-- TASK STATEMENT --
Rewrite the records from the line with "paltry [543, 420]" up to and including the line with "This page has", keeping the requests, and shift every coordinate in the answers by -63. Leave the numbers in the requests as they are.

-- SUPPLIED RECORDS --
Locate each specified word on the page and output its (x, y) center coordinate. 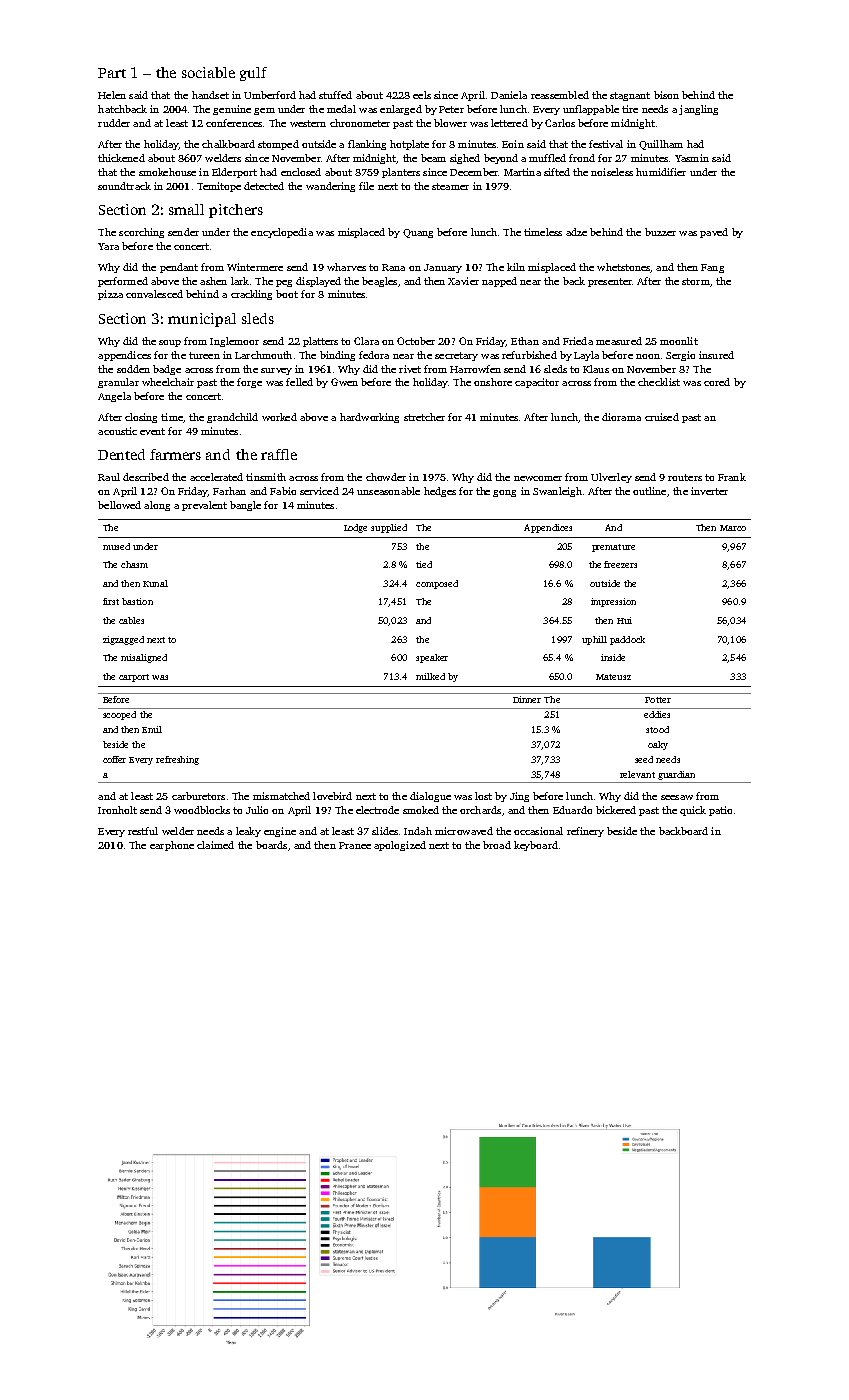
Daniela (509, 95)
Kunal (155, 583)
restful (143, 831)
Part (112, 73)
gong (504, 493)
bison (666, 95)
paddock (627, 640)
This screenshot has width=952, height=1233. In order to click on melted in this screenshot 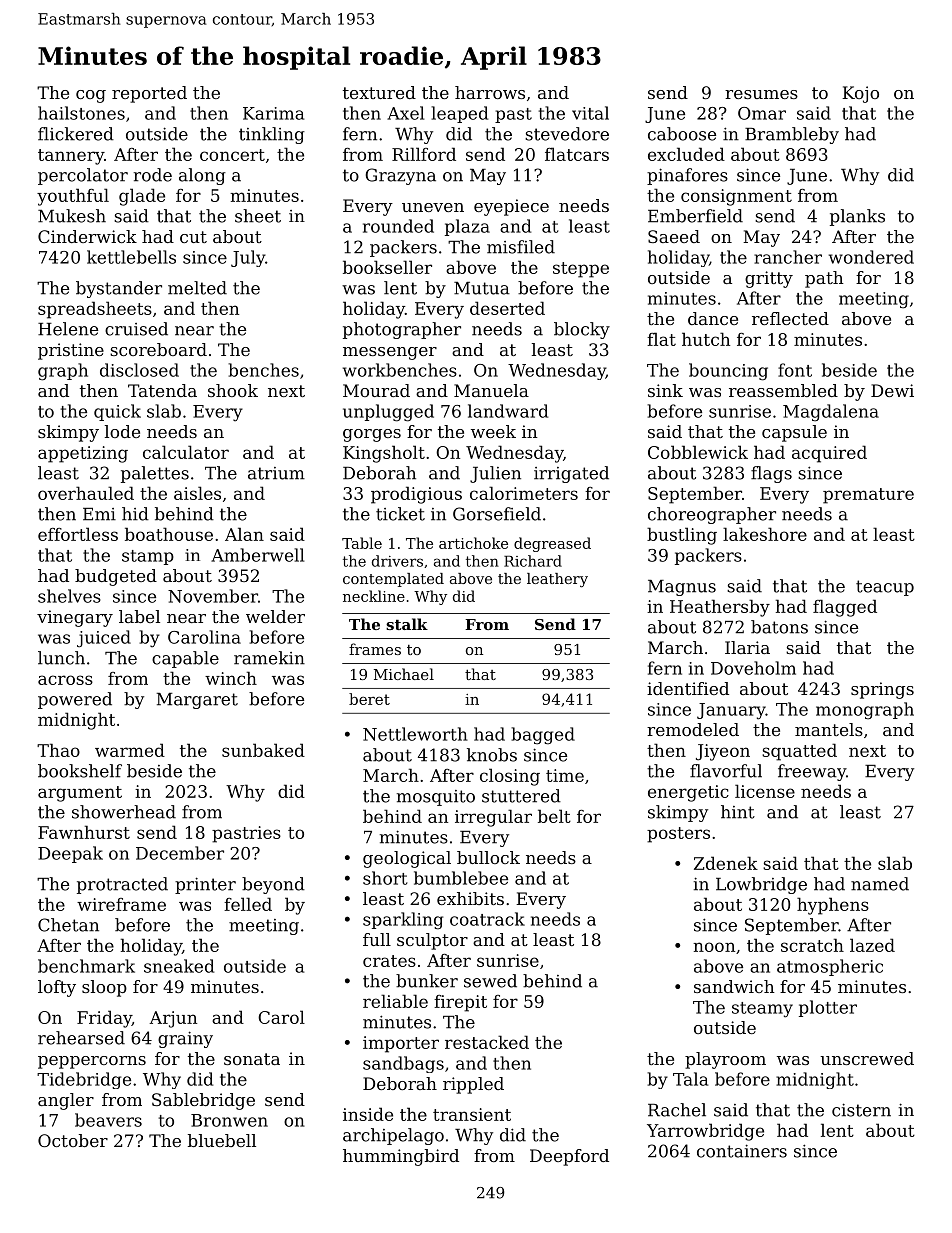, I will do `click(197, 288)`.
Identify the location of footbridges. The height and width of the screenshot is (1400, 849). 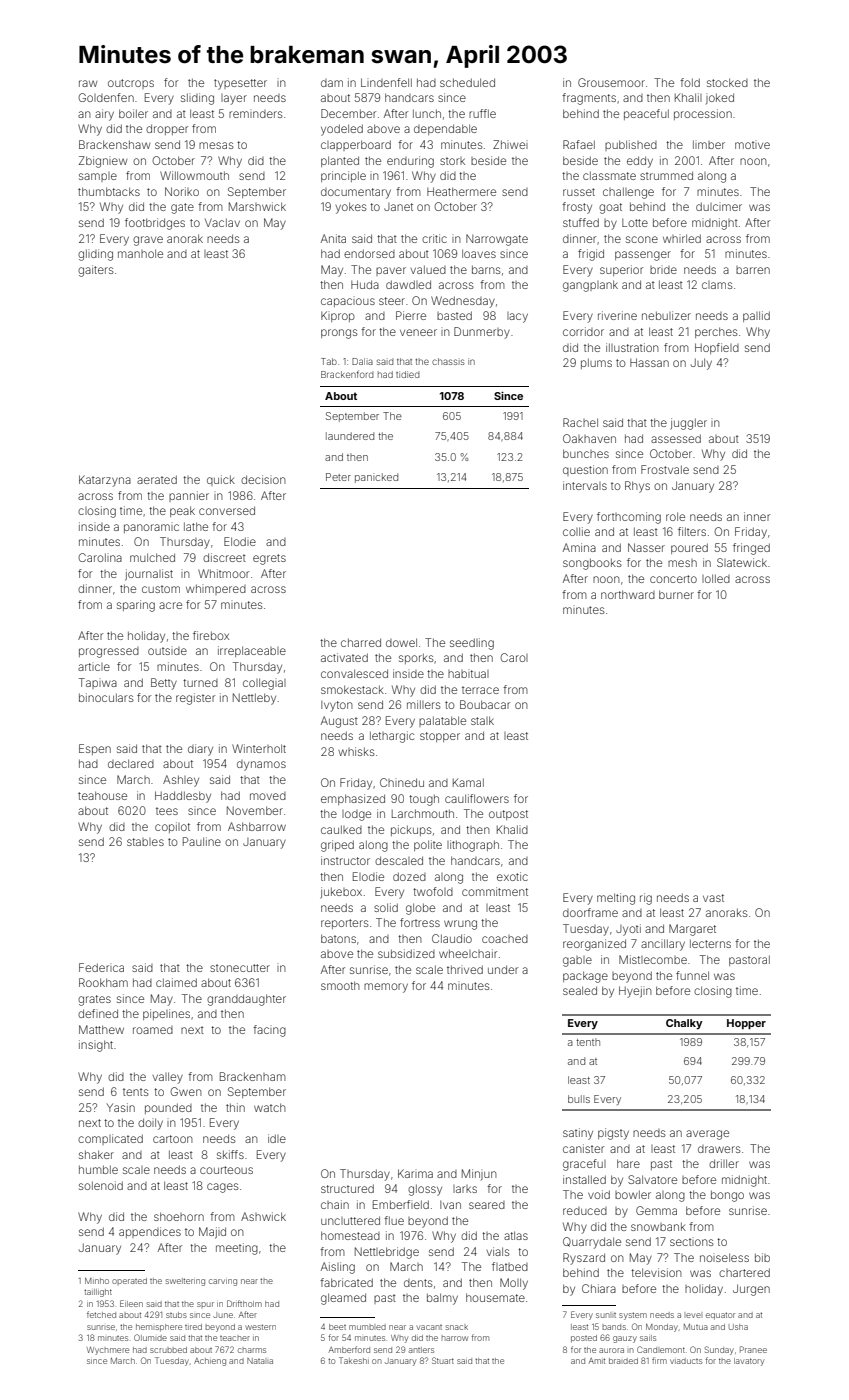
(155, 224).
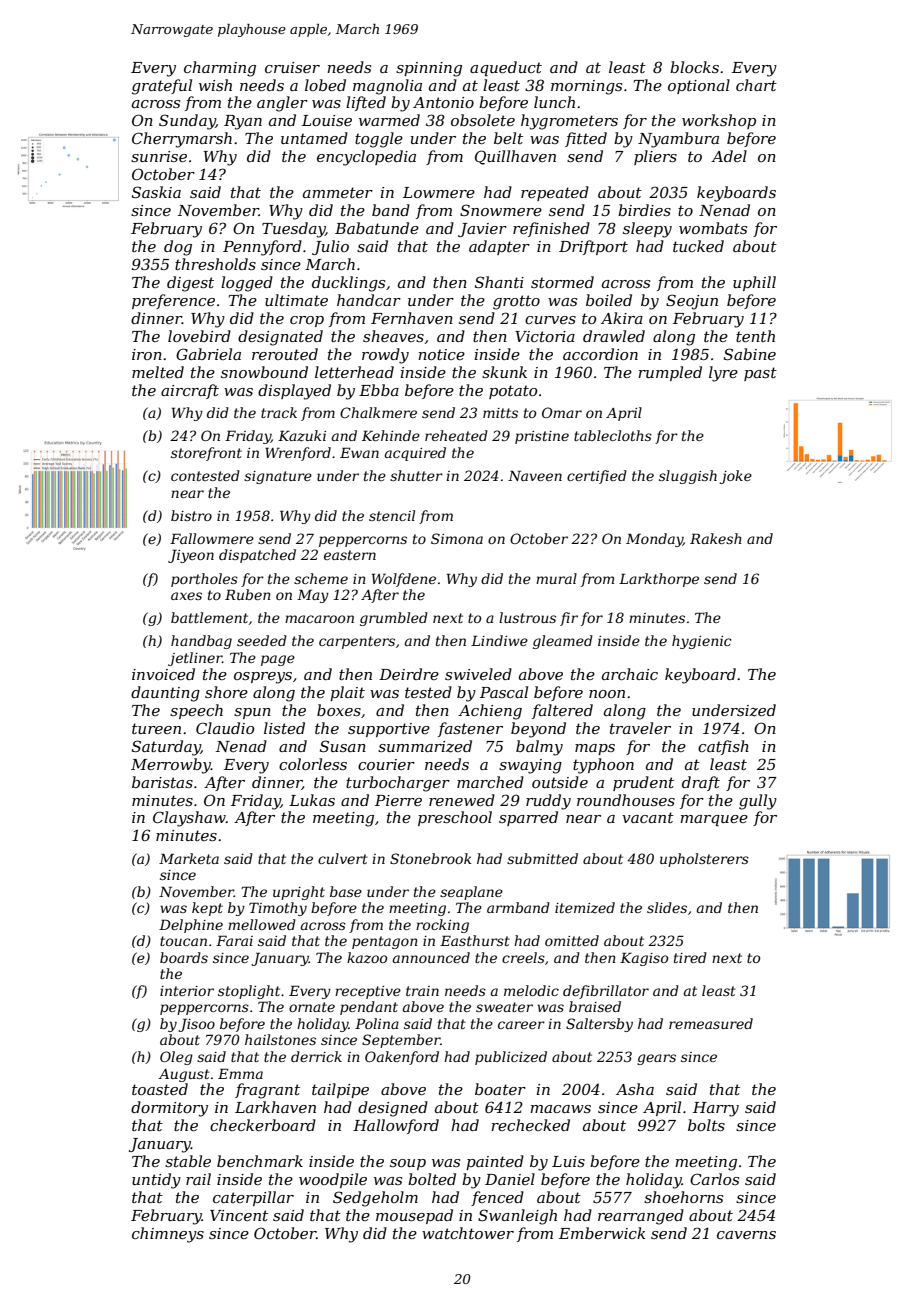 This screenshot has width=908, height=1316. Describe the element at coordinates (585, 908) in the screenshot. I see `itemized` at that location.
---
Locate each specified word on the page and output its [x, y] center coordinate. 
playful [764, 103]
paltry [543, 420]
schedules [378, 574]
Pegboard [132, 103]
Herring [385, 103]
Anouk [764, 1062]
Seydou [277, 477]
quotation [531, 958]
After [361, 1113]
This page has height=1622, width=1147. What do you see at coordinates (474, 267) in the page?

-- SOLUTION BELOW --
paltry [480, 357]
schedules [315, 511]
Pegboard [69, 40]
Herring [322, 40]
Anouk [701, 999]
Seydou [214, 414]
quotation [468, 895]
After [298, 1050]
This page has height=1622, width=1147. What do you see at coordinates (474, 267) in the page?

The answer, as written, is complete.